* **Your goal**
Beginning with the line that holds "white star [95,163,139,190]" and ending with the last line of the entries, please output each line exactly, apart from any pictures.

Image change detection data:
====

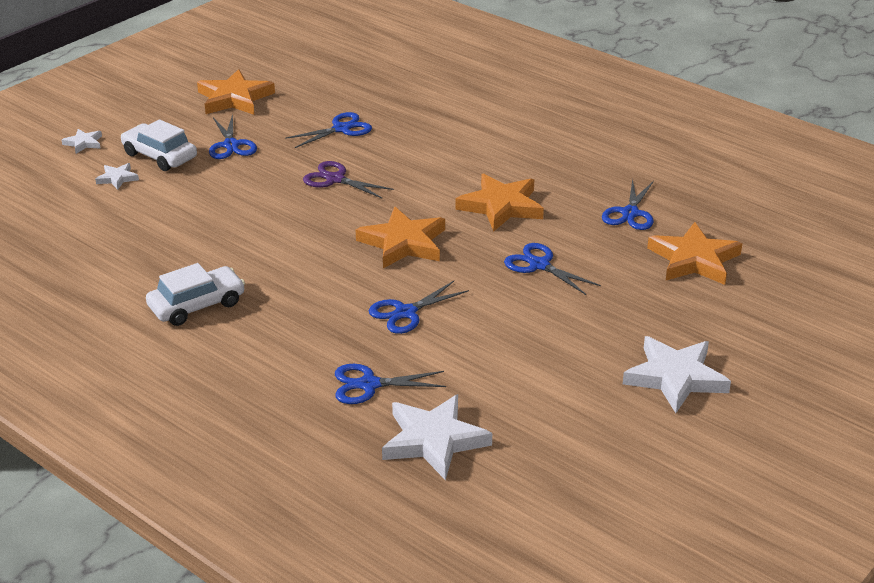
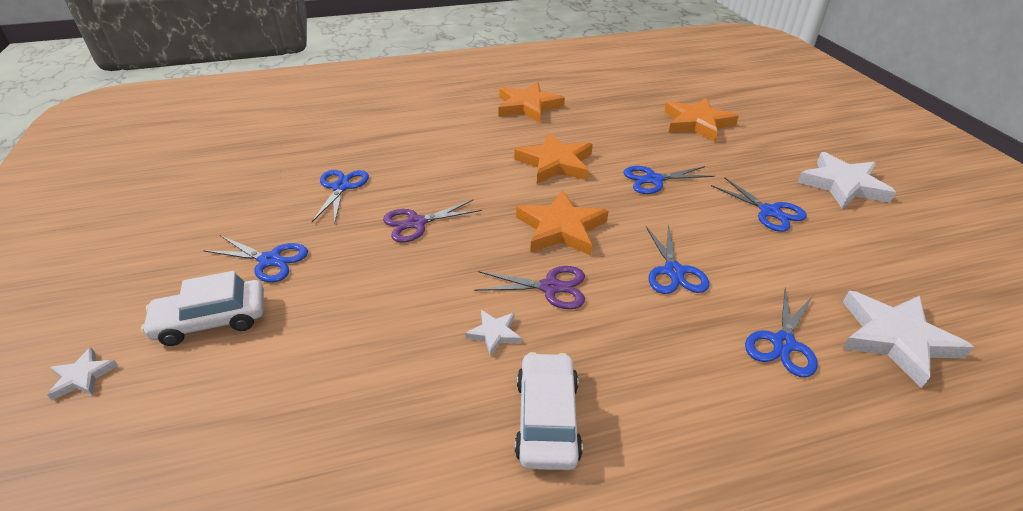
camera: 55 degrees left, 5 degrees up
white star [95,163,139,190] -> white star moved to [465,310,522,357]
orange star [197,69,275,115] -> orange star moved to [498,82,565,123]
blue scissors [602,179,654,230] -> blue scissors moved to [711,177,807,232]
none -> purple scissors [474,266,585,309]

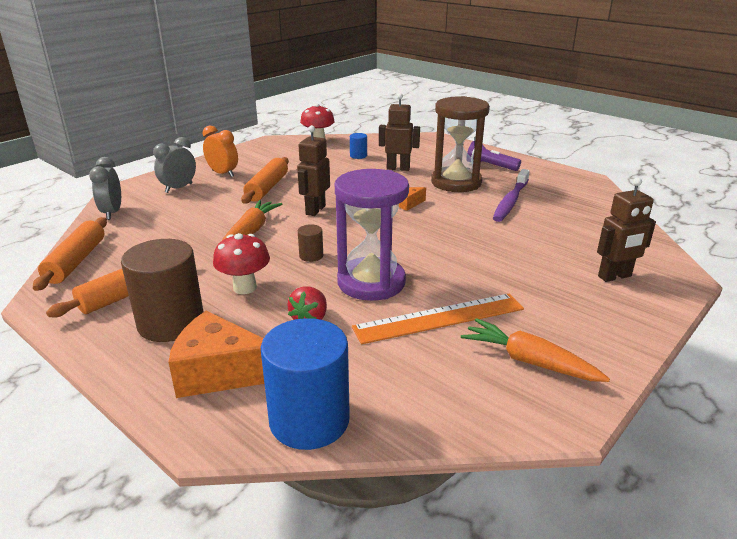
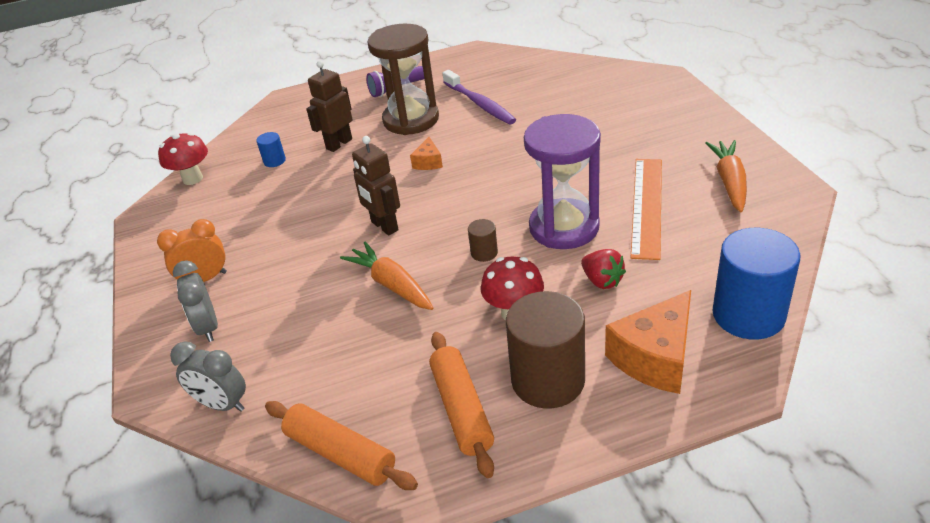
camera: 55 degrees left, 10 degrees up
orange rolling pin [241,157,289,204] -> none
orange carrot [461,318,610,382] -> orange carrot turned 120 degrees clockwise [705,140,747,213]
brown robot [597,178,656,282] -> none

====

* **Written answer**
white star [95,163,139,190] -> white star moved to [465,310,522,357]
orange star [197,69,275,115] -> orange star moved to [498,82,565,123]
blue scissors [602,179,654,230] -> blue scissors moved to [711,177,807,232]
none -> purple scissors [474,266,585,309]

camera: 55 degrees left, 10 degrees up
orange rolling pin [241,157,289,204] -> none
orange carrot [461,318,610,382] -> orange carrot turned 120 degrees clockwise [705,140,747,213]
brown robot [597,178,656,282] -> none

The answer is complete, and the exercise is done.